(Data to process begins)
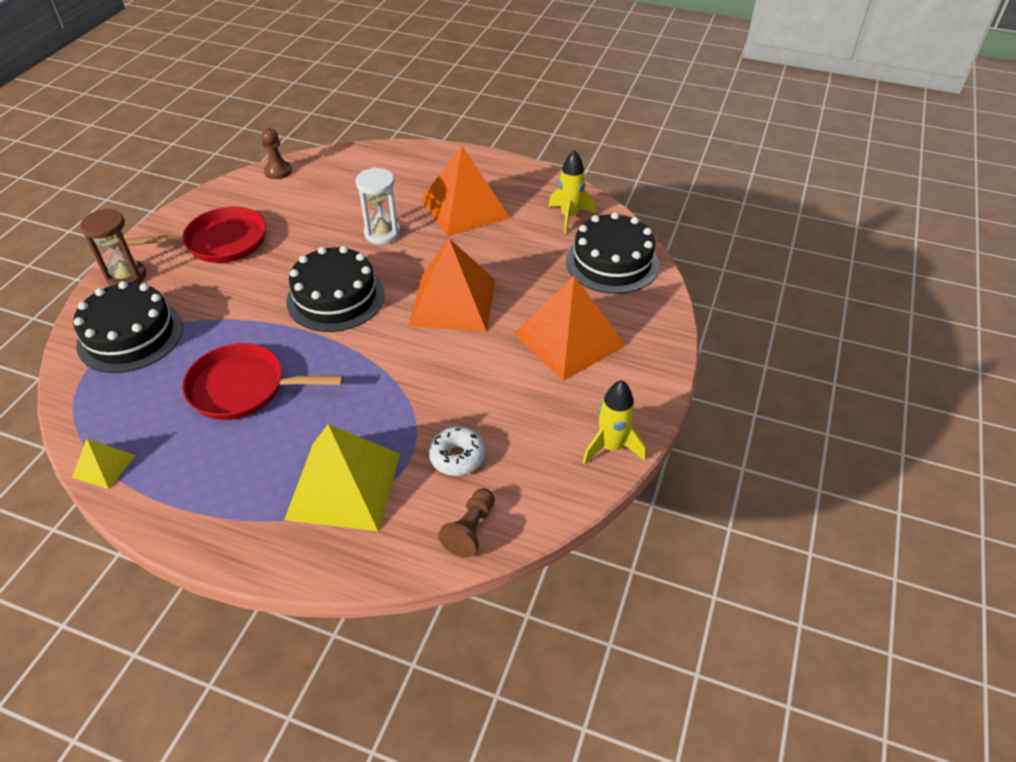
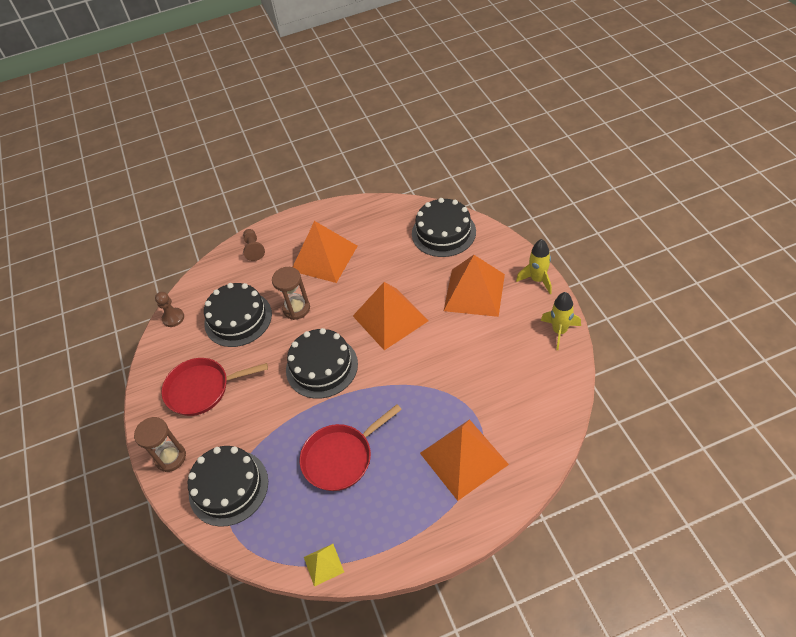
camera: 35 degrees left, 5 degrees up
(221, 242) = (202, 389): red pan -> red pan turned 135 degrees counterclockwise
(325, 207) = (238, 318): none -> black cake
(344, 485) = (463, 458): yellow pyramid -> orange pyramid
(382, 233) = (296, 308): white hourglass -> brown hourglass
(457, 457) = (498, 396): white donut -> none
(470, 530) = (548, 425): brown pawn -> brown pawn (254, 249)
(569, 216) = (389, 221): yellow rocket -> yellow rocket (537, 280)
(Data to process ends)
## Required action
All of the entries above need to be repeated exactly, minus the pictures.

## Result of this task
camera: 35 degrees left, 5 degrees up
(221, 242) = (202, 389): red pan -> red pan turned 135 degrees counterclockwise
(325, 207) = (238, 318): none -> black cake
(344, 485) = (463, 458): yellow pyramid -> orange pyramid
(382, 233) = (296, 308): white hourglass -> brown hourglass
(457, 457) = (498, 396): white donut -> none
(470, 530) = (548, 425): brown pawn -> brown pawn (254, 249)
(569, 216) = (389, 221): yellow rocket -> yellow rocket (537, 280)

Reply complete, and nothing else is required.